● WORK TASK: The whole listing, except its pictures, is to be repeated exactly.

● DATA EXCERPT:
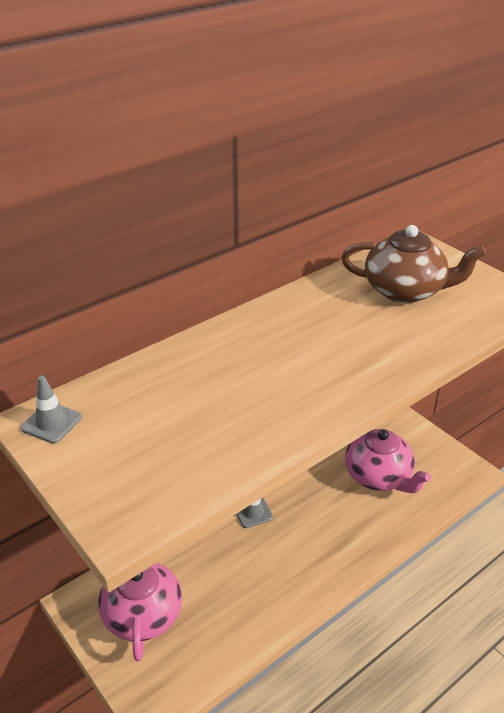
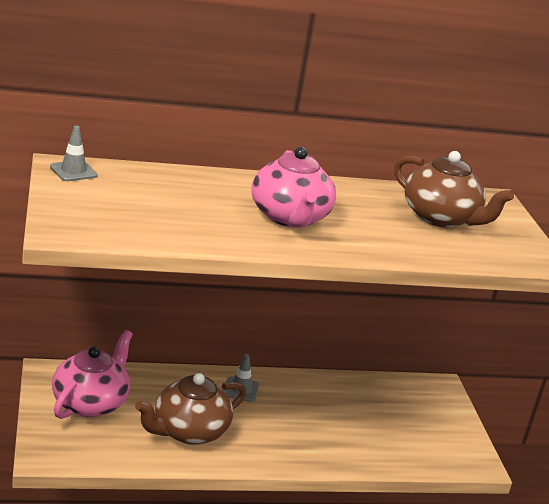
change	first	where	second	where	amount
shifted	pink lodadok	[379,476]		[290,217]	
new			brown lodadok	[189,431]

● RESULT OF THE EXERCISE:
change	first	where	second	where	amount
shifted	pink lodadok	[379,476]		[290,217]	
new			brown lodadok	[189,431]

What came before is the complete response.